After reading the entries below, copy word for word the lines from the first through the line containing "BT2 pin RXD: D11 -> D12", and stop there.

------ SUPPLIED RECORDS ------

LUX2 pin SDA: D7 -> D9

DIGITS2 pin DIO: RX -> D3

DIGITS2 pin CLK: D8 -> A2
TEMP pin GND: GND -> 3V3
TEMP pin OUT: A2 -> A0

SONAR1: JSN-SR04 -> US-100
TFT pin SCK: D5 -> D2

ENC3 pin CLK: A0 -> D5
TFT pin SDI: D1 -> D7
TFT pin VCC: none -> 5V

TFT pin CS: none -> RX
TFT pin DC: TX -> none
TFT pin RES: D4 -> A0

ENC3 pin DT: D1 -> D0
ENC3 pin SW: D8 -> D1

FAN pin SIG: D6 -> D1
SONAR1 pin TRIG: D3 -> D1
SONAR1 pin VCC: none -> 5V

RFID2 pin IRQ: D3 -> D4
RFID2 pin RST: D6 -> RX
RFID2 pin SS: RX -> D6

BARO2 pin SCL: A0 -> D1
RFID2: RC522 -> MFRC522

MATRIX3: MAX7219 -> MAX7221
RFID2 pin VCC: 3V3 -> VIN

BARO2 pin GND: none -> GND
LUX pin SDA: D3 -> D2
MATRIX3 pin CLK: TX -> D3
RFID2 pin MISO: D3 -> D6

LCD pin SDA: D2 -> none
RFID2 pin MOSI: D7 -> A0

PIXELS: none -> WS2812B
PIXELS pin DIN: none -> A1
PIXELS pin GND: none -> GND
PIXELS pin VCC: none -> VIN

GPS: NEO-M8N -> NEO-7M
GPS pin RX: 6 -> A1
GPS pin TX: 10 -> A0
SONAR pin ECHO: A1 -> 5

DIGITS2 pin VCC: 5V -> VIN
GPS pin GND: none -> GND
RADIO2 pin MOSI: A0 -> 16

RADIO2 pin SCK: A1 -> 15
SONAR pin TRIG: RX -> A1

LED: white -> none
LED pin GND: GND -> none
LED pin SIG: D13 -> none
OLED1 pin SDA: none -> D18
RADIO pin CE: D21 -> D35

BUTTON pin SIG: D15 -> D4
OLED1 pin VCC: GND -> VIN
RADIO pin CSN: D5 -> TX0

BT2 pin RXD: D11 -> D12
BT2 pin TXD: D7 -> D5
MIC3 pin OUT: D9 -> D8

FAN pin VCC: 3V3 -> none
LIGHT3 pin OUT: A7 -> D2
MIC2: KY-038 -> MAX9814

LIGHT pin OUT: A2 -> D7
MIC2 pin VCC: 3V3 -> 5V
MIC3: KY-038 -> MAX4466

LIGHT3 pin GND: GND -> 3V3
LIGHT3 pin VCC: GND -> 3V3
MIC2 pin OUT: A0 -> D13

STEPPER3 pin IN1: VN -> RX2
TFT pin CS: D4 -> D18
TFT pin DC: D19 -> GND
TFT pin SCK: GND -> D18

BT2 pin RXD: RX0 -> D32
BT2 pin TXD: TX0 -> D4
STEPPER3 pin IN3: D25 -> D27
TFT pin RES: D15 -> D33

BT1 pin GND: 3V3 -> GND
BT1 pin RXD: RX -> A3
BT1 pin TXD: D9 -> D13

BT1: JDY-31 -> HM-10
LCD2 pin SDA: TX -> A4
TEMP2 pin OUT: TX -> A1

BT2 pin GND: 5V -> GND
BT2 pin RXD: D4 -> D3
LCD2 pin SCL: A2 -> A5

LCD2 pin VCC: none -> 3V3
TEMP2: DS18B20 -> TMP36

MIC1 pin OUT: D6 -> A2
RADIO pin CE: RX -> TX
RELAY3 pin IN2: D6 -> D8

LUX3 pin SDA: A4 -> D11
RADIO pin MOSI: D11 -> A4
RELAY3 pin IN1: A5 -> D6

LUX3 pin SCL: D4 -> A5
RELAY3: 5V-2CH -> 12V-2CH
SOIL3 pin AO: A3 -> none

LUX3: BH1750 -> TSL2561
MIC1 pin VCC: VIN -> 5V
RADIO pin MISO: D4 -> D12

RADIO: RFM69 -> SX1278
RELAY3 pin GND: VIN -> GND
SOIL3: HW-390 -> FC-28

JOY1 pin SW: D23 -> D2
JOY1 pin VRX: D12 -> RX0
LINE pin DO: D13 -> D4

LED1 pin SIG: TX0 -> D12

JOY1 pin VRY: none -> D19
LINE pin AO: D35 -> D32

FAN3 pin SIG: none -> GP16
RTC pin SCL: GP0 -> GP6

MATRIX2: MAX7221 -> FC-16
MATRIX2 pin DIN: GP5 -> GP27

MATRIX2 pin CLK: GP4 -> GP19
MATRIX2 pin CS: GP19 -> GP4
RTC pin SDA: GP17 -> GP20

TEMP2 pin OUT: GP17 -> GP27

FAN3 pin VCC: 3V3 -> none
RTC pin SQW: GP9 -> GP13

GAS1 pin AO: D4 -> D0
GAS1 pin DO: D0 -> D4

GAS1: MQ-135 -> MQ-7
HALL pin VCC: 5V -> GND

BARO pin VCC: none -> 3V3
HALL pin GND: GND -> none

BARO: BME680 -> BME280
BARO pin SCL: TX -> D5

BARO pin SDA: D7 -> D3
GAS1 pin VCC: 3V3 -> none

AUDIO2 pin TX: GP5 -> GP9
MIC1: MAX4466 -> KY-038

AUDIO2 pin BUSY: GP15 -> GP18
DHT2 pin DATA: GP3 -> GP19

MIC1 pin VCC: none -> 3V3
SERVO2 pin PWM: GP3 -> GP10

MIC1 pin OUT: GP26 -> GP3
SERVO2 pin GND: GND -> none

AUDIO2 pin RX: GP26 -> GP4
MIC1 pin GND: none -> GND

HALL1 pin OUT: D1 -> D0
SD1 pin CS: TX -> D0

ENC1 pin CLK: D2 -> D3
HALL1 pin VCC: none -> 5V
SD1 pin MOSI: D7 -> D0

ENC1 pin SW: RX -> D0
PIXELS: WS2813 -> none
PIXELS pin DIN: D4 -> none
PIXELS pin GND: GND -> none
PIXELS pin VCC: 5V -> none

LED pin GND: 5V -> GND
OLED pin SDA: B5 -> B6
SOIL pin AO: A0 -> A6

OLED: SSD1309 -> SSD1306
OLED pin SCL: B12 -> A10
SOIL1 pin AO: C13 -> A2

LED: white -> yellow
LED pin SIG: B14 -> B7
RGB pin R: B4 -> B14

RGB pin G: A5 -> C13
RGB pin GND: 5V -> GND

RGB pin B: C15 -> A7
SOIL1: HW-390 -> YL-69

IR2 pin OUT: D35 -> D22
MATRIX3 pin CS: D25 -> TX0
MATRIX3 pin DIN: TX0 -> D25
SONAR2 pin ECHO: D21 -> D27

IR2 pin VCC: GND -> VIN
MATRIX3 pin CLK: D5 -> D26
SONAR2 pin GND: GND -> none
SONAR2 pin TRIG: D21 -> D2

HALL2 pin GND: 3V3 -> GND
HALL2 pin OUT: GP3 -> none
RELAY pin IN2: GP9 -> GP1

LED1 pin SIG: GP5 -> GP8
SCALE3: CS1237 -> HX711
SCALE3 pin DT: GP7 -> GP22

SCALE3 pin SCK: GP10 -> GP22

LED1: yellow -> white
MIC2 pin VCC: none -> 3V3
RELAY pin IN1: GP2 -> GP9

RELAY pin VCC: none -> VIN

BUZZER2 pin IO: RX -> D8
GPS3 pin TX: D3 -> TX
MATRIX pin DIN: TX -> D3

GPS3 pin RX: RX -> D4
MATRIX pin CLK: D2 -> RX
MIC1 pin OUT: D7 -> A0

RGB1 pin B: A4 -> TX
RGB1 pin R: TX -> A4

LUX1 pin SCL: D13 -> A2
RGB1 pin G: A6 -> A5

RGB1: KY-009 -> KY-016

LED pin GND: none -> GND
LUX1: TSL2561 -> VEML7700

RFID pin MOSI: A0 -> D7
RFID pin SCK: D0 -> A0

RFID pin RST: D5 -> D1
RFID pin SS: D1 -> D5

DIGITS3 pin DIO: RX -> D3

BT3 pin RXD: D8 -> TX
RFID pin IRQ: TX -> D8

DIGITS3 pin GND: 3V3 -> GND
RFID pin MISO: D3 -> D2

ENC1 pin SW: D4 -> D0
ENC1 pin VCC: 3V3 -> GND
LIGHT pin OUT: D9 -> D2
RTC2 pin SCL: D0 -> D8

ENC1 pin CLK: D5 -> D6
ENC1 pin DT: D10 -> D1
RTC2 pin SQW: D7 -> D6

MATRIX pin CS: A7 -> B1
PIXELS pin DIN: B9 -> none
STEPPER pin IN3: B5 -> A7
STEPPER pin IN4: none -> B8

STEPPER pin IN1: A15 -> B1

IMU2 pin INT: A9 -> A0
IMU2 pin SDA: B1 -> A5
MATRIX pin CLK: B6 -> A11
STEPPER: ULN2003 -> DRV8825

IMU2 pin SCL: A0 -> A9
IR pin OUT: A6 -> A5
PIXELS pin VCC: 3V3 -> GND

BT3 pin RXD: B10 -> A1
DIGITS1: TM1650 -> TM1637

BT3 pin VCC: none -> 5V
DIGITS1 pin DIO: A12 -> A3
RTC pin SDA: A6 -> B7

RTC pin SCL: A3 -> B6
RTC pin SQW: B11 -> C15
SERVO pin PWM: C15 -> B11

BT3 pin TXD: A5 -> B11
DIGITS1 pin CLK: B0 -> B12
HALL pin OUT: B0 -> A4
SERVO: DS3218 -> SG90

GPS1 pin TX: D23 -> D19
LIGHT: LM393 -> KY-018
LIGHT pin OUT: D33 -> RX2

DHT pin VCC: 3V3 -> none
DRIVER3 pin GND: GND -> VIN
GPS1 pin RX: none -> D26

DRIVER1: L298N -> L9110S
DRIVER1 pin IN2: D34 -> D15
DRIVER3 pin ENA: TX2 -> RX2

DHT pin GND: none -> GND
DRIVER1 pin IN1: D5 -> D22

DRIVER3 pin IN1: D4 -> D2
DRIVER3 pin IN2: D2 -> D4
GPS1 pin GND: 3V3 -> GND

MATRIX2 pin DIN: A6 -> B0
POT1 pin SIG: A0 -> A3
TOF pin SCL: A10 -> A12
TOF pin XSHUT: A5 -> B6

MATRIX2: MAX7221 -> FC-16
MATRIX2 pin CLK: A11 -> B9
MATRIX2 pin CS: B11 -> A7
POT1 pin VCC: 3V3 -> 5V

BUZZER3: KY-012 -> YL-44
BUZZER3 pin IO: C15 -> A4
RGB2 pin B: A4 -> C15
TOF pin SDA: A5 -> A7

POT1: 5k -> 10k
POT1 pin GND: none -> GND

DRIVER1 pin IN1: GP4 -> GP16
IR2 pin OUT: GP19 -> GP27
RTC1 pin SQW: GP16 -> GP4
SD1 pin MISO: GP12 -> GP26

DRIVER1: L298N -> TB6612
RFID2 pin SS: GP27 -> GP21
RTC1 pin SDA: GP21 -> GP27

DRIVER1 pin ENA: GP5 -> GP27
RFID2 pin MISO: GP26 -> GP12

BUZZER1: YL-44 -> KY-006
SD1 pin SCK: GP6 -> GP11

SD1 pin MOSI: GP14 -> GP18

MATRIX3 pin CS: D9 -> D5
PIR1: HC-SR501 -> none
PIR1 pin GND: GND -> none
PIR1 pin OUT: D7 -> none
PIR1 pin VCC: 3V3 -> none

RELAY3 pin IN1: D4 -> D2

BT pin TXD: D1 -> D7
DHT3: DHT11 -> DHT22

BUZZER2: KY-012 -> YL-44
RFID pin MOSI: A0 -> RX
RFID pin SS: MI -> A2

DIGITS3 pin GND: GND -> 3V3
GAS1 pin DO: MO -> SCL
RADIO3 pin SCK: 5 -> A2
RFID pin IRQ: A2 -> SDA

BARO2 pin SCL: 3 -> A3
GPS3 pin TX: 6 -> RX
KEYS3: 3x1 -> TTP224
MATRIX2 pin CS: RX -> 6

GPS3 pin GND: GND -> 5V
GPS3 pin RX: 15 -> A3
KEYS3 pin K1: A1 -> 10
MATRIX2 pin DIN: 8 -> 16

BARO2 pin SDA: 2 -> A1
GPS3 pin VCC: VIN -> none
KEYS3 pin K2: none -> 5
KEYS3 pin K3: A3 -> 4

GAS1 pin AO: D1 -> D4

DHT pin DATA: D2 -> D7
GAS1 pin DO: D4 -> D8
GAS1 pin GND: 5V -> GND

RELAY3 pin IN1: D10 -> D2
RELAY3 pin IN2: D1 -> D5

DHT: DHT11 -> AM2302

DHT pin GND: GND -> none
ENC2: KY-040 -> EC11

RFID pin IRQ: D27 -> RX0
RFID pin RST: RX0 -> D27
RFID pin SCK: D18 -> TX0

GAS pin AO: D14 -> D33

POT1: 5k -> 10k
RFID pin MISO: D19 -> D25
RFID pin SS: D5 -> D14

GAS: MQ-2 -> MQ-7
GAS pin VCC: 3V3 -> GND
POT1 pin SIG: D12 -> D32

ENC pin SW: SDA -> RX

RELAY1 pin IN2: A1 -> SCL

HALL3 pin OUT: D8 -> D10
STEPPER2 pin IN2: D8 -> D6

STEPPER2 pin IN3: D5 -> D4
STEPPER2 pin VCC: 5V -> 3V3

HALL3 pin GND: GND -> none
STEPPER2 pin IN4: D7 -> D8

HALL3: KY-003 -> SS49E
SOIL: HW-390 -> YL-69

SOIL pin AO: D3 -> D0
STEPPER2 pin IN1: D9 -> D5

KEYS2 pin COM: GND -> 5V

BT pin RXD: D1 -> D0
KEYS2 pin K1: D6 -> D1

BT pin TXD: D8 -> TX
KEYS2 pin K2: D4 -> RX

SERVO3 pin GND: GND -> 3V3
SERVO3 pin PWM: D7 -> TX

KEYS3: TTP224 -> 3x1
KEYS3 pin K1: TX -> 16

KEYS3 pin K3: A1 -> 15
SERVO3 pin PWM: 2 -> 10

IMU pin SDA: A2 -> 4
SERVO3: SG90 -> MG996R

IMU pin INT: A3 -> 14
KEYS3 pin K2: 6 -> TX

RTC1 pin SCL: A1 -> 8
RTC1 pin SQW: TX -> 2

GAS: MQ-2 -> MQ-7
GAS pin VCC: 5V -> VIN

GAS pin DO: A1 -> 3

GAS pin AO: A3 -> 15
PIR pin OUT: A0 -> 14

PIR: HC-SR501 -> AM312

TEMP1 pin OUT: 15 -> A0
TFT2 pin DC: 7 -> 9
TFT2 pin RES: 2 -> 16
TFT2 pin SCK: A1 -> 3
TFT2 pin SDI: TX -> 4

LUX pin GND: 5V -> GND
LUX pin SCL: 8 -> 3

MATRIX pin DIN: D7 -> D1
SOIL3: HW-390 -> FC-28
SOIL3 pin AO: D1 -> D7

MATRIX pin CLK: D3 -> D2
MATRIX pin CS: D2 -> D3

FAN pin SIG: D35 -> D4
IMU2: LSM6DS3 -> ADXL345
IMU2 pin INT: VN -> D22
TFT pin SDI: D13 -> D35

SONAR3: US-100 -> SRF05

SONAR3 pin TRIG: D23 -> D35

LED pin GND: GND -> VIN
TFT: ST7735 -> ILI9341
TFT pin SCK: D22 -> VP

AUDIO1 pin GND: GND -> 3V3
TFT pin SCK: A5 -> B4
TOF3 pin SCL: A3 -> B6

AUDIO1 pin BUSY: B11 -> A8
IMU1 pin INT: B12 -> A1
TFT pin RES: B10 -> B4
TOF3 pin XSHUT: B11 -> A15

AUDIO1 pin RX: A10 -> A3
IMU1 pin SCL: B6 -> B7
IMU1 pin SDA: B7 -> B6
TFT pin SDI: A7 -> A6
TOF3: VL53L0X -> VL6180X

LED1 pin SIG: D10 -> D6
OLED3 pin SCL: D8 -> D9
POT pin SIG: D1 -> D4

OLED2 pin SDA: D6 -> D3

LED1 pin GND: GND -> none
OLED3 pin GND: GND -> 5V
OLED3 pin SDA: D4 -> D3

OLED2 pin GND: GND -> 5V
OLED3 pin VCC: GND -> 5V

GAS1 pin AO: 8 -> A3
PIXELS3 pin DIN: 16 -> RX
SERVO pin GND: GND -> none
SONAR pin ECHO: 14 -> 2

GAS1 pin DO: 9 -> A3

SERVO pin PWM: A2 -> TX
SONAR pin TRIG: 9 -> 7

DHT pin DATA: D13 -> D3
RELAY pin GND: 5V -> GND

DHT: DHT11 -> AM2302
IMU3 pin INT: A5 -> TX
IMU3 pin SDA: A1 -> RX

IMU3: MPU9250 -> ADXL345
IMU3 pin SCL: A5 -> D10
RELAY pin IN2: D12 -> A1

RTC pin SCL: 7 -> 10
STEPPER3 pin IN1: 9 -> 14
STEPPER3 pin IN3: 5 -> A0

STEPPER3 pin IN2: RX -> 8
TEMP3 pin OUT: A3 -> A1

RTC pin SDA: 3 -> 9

------

### YOUR RESPONSE
LUX2 pin SDA: D7 -> D9

DIGITS2 pin DIO: RX -> D3

DIGITS2 pin CLK: D8 -> A2
TEMP pin GND: GND -> 3V3
TEMP pin OUT: A2 -> A0

SONAR1: JSN-SR04 -> US-100
TFT pin SCK: D5 -> D2

ENC3 pin CLK: A0 -> D5
TFT pin SDI: D1 -> D7
TFT pin VCC: none -> 5V

TFT pin CS: none -> RX
TFT pin DC: TX -> none
TFT pin RES: D4 -> A0

ENC3 pin DT: D1 -> D0
ENC3 pin SW: D8 -> D1

FAN pin SIG: D6 -> D1
SONAR1 pin TRIG: D3 -> D1
SONAR1 pin VCC: none -> 5V

RFID2 pin IRQ: D3 -> D4
RFID2 pin RST: D6 -> RX
RFID2 pin SS: RX -> D6

BARO2 pin SCL: A0 -> D1
RFID2: RC522 -> MFRC522

MATRIX3: MAX7219 -> MAX7221
RFID2 pin VCC: 3V3 -> VIN

BARO2 pin GND: none -> GND
LUX pin SDA: D3 -> D2
MATRIX3 pin CLK: TX -> D3
RFID2 pin MISO: D3 -> D6

LCD pin SDA: D2 -> none
RFID2 pin MOSI: D7 -> A0

PIXELS: none -> WS2812B
PIXELS pin DIN: none -> A1
PIXELS pin GND: none -> GND
PIXELS pin VCC: none -> VIN

GPS: NEO-M8N -> NEO-7M
GPS pin RX: 6 -> A1
GPS pin TX: 10 -> A0
SONAR pin ECHO: A1 -> 5

DIGITS2 pin VCC: 5V -> VIN
GPS pin GND: none -> GND
RADIO2 pin MOSI: A0 -> 16

RADIO2 pin SCK: A1 -> 15
SONAR pin TRIG: RX -> A1

LED: white -> none
LED pin GND: GND -> none
LED pin SIG: D13 -> none
OLED1 pin SDA: none -> D18
RADIO pin CE: D21 -> D35

BUTTON pin SIG: D15 -> D4
OLED1 pin VCC: GND -> VIN
RADIO pin CSN: D5 -> TX0

BT2 pin RXD: D11 -> D12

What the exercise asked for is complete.